- [EXERCISE GOAL]:
Locate each line below that contains the word "behind", with case counting, and copy all of those lines.
____________
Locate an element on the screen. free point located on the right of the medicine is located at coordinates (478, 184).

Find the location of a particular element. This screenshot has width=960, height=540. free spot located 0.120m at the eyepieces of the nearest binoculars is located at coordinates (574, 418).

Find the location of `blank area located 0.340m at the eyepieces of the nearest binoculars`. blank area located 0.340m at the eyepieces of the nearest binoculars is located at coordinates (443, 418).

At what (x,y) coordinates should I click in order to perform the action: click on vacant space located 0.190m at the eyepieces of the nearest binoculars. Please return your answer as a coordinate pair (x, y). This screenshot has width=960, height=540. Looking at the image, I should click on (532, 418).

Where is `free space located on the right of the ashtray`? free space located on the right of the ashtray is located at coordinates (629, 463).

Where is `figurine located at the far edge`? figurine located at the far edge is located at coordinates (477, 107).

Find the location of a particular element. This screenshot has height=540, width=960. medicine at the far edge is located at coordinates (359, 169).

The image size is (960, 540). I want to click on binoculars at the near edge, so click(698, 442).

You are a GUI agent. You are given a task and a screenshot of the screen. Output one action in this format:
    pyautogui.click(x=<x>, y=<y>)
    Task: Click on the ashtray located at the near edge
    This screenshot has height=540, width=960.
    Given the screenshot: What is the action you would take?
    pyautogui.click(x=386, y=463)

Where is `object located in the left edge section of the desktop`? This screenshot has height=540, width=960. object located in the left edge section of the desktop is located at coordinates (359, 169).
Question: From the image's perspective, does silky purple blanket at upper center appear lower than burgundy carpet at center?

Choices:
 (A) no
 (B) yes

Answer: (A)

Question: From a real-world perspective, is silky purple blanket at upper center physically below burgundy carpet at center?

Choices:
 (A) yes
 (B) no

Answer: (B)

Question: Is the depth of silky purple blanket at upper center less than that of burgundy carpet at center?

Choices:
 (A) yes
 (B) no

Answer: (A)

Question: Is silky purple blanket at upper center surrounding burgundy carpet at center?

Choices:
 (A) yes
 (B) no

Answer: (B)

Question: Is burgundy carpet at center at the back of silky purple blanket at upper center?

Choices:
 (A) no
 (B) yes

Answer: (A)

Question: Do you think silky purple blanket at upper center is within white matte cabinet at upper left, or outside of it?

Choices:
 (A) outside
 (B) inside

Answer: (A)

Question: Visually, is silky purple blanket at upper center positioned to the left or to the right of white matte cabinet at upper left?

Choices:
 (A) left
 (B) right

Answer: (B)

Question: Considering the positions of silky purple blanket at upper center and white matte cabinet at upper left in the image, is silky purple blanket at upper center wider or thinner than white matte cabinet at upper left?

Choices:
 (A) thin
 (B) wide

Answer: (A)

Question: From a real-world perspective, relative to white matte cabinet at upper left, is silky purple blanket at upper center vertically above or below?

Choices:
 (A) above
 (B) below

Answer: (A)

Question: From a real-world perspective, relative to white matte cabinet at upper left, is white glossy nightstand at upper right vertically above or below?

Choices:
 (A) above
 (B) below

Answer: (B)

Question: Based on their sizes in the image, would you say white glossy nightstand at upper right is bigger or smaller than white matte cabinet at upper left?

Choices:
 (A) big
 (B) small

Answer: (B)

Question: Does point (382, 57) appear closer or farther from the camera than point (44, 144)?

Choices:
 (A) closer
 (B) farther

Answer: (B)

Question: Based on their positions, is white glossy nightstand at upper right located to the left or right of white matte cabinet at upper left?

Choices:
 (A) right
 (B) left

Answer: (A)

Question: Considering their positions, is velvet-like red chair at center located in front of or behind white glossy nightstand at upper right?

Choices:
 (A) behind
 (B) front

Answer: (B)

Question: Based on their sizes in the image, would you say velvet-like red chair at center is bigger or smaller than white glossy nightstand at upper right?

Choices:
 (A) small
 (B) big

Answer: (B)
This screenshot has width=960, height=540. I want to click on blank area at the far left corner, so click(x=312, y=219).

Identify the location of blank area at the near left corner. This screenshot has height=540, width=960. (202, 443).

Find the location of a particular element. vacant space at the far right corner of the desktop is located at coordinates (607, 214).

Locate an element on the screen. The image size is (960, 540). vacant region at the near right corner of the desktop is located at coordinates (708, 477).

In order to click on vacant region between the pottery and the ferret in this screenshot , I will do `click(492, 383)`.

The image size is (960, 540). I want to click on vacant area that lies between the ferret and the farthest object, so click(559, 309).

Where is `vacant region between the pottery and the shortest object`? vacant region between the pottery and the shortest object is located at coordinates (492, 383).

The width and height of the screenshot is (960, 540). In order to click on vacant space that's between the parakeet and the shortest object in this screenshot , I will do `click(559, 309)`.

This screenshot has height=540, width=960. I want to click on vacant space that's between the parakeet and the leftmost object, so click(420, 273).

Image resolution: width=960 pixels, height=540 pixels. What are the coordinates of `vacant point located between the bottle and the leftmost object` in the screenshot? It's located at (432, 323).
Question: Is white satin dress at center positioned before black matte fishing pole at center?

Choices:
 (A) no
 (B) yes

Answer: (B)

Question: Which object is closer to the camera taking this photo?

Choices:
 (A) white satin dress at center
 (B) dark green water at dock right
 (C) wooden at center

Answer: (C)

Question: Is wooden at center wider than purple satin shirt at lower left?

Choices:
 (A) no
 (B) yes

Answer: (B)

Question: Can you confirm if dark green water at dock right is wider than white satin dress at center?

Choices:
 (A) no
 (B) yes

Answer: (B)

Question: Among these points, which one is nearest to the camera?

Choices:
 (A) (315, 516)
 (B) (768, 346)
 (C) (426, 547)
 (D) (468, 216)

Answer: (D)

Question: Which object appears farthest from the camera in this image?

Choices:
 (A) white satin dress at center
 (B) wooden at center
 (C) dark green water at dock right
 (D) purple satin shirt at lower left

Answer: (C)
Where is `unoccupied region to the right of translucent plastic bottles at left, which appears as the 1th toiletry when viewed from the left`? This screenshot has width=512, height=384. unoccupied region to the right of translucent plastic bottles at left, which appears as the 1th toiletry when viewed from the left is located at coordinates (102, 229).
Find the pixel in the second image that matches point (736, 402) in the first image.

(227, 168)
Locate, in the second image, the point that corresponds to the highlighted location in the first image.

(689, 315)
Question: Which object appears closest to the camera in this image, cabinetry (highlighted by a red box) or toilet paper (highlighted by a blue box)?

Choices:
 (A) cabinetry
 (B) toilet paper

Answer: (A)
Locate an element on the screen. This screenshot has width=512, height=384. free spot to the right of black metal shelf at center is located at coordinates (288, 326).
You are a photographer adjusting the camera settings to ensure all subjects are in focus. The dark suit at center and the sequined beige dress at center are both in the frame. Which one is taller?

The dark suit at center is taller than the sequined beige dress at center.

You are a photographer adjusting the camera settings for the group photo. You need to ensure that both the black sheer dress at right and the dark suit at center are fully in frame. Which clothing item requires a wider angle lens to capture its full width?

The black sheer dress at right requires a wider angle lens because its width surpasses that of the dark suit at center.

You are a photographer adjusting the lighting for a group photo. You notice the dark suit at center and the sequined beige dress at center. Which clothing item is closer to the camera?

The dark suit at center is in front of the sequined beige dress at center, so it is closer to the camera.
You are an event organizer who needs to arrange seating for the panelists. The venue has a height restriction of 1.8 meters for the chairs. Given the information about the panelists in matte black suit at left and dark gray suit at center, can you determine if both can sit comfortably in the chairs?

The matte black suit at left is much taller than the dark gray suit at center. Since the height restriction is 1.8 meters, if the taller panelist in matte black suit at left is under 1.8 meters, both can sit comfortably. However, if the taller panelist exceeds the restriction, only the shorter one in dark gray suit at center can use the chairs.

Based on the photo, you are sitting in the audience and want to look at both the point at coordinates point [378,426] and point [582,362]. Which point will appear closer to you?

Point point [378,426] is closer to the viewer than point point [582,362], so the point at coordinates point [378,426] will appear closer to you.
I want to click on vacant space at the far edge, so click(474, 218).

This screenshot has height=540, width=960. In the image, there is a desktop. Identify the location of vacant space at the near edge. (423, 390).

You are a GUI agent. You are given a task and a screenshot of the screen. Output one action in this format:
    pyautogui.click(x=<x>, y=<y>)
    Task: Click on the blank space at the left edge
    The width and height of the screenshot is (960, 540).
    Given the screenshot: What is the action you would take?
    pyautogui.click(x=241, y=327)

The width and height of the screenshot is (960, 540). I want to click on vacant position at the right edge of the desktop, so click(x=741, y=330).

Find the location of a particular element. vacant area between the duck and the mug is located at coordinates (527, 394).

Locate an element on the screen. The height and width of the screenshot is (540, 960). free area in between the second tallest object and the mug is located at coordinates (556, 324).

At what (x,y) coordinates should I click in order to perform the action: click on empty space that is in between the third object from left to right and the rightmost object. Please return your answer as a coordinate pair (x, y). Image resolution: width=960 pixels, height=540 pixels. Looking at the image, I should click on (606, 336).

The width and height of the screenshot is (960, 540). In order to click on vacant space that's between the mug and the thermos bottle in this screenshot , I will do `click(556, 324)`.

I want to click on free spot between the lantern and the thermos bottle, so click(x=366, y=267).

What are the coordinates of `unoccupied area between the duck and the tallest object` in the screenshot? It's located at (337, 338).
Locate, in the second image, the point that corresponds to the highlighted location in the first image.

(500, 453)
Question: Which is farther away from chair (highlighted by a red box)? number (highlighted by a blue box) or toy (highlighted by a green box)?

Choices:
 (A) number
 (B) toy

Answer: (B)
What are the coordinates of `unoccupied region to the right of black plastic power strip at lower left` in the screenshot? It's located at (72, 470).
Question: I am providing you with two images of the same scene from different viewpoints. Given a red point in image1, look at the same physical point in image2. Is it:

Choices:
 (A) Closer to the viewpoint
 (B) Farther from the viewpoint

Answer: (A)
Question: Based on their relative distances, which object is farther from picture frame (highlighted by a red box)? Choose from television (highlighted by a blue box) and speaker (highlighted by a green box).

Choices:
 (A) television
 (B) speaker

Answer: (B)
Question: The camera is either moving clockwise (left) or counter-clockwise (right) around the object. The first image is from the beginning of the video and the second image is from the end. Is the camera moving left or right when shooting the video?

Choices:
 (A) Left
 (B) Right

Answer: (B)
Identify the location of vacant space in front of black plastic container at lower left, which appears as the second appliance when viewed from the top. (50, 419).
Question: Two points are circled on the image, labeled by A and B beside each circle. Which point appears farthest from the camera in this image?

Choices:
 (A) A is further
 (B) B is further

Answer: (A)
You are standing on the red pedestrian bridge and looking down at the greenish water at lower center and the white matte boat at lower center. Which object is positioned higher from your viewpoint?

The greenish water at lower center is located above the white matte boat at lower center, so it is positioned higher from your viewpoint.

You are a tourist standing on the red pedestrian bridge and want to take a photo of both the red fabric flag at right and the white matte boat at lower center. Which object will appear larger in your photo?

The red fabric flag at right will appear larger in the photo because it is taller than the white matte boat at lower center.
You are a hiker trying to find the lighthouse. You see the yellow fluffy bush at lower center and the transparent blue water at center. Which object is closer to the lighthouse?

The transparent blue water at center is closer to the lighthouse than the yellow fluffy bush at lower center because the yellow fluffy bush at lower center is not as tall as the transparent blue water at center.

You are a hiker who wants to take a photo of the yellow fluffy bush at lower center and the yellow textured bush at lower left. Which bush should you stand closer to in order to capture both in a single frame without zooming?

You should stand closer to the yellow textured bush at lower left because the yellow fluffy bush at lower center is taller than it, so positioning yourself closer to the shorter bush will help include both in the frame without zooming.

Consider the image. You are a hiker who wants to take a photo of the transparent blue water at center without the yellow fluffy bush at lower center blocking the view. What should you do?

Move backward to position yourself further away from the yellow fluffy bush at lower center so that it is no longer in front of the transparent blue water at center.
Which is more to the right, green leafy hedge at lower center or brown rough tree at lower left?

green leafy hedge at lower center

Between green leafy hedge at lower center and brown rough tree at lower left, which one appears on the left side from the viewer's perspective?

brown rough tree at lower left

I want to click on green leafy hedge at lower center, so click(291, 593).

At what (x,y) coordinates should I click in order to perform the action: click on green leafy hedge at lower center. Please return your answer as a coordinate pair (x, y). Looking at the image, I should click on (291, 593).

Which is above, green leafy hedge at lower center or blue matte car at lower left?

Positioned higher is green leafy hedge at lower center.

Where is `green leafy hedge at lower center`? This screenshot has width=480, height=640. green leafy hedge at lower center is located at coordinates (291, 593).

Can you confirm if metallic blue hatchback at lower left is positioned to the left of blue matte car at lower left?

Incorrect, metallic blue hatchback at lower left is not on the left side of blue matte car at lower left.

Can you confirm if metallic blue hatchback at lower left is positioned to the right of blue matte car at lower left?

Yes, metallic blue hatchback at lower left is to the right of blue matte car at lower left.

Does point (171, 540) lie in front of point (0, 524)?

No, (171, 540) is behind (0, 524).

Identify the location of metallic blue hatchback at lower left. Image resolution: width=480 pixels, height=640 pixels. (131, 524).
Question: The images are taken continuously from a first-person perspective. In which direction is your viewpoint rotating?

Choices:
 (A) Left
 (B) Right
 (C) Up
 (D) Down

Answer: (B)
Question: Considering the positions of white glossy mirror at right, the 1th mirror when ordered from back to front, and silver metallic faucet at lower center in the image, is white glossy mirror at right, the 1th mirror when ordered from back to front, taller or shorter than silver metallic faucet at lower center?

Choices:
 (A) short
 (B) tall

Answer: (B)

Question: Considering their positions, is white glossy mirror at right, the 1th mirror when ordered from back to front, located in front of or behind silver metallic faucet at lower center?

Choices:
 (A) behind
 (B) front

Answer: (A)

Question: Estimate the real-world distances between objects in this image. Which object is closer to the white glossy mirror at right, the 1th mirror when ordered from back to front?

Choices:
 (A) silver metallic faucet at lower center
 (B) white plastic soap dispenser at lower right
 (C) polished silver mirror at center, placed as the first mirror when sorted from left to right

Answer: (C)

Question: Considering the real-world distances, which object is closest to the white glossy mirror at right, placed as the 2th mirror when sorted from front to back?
____________
- [REPLY]:
Question: Considering their positions, is velvet-like red chair at center located in front of or behind white glossy nightstand at upper right?
 (A) behind
No, (171, 540) is behind (0, 524).
Question: Considering their positions, is white glossy mirror at right, the 1th mirror when ordered from back to front, located in front of or behind silver metallic faucet at lower center?
 (A) behind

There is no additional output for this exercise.